→ Dataset extract:
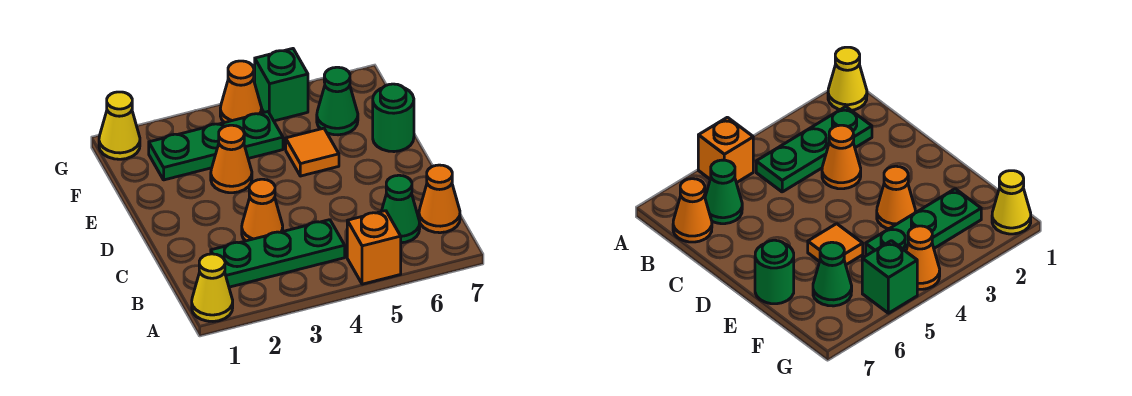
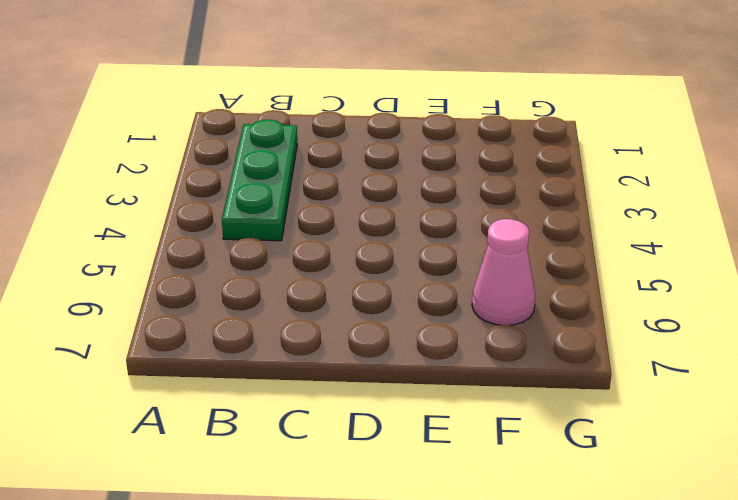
pink cone F6 level 1 -> green cone F6 level 1
none -> yellow cone A1 level 1
none -> orange brick A5 level 1
none -> green cone B6 level 1

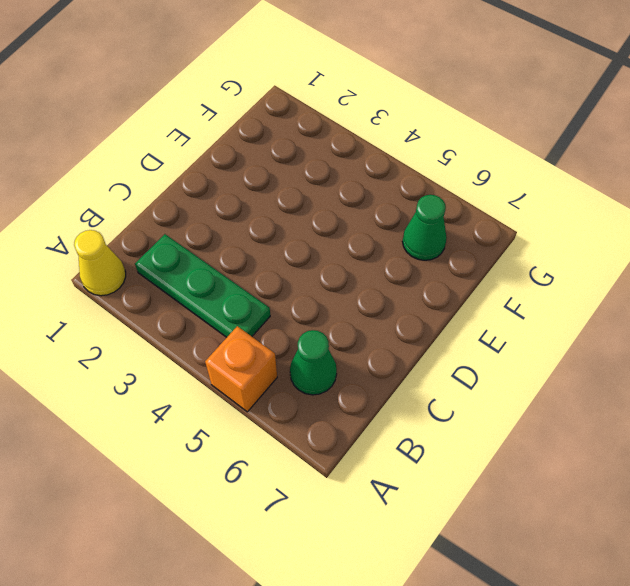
none -> orange cone B7 level 1
none -> orange cone C3 level 1
none -> orange cone E3 level 1

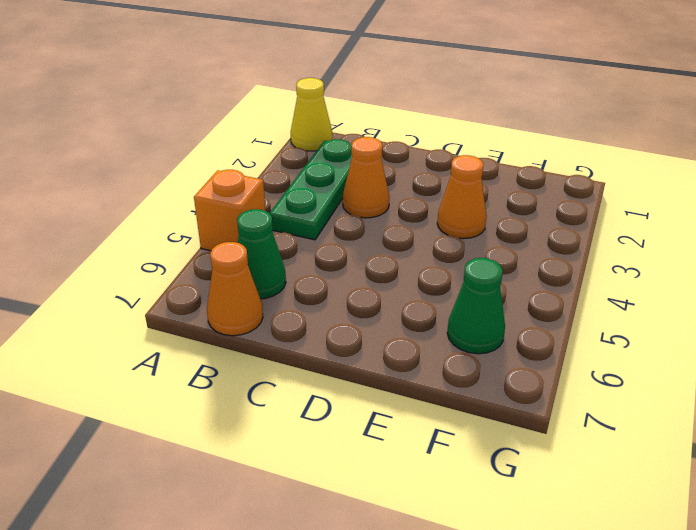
none -> orange tile E5 level 1
none -> green round brick E7 level 1
none -> green plate F2:F4 level 1

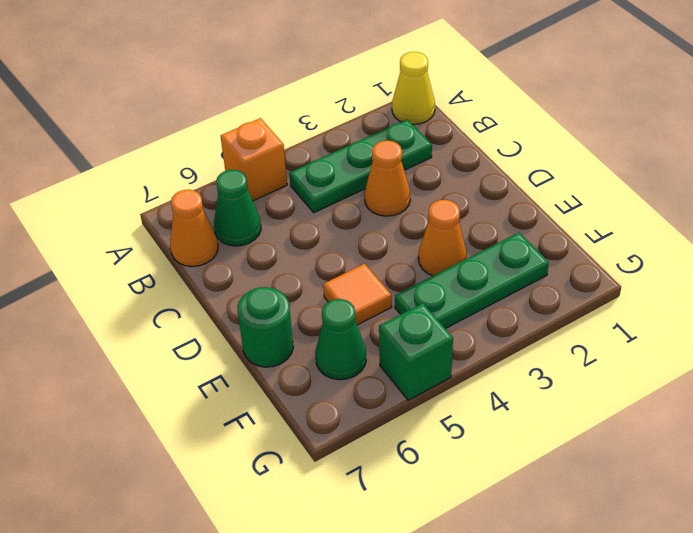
none -> yellow cone G1 level 1
none -> orange cone G4 level 1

→ Task item: The expected output is every line from the material above where "brick" can be found.

→ Result of this task:
none -> orange brick A5 level 1
none -> green round brick E7 level 1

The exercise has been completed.